### SOURCE MATERIAL
____________________

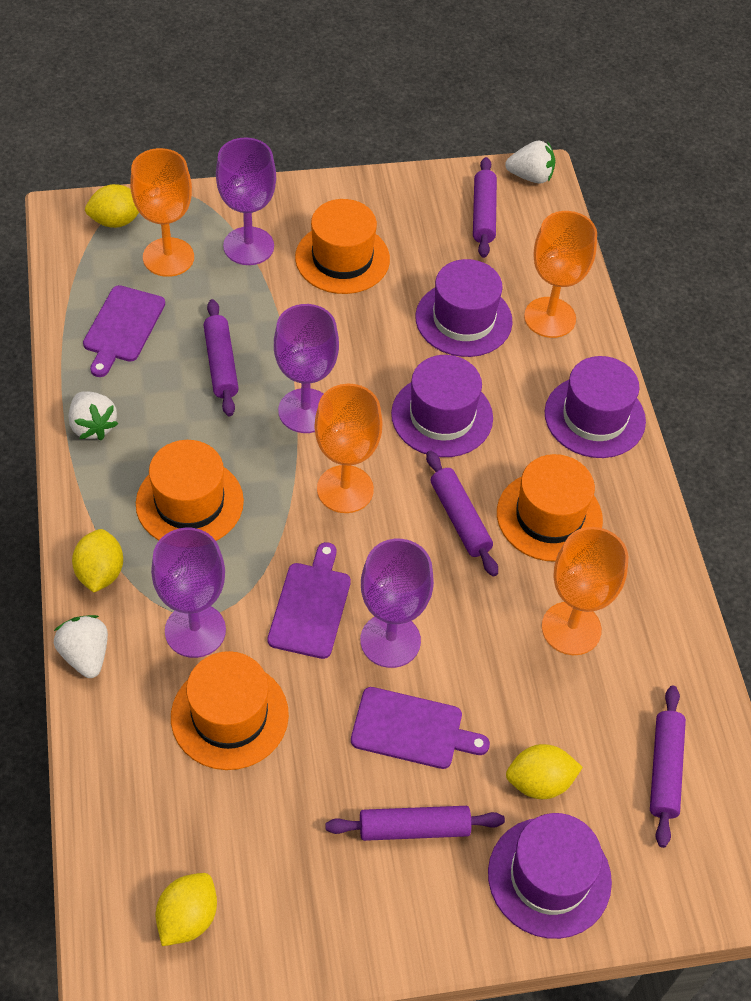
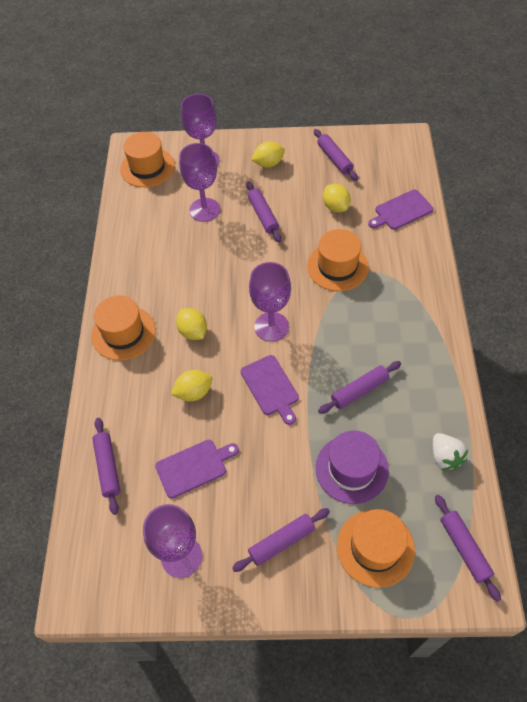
orange goblet: 4 -> 0
purple hat: 4 -> 1
purple rolling pin: 5 -> 6
white strawberry: 3 -> 1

____________________

### ACTIVITY
Please repeat every line from the listing above exactly as it appears. Drop the pictures.

### FINISHED TASK
orange goblet: 4 -> 0
purple hat: 4 -> 1
purple rolling pin: 5 -> 6
white strawberry: 3 -> 1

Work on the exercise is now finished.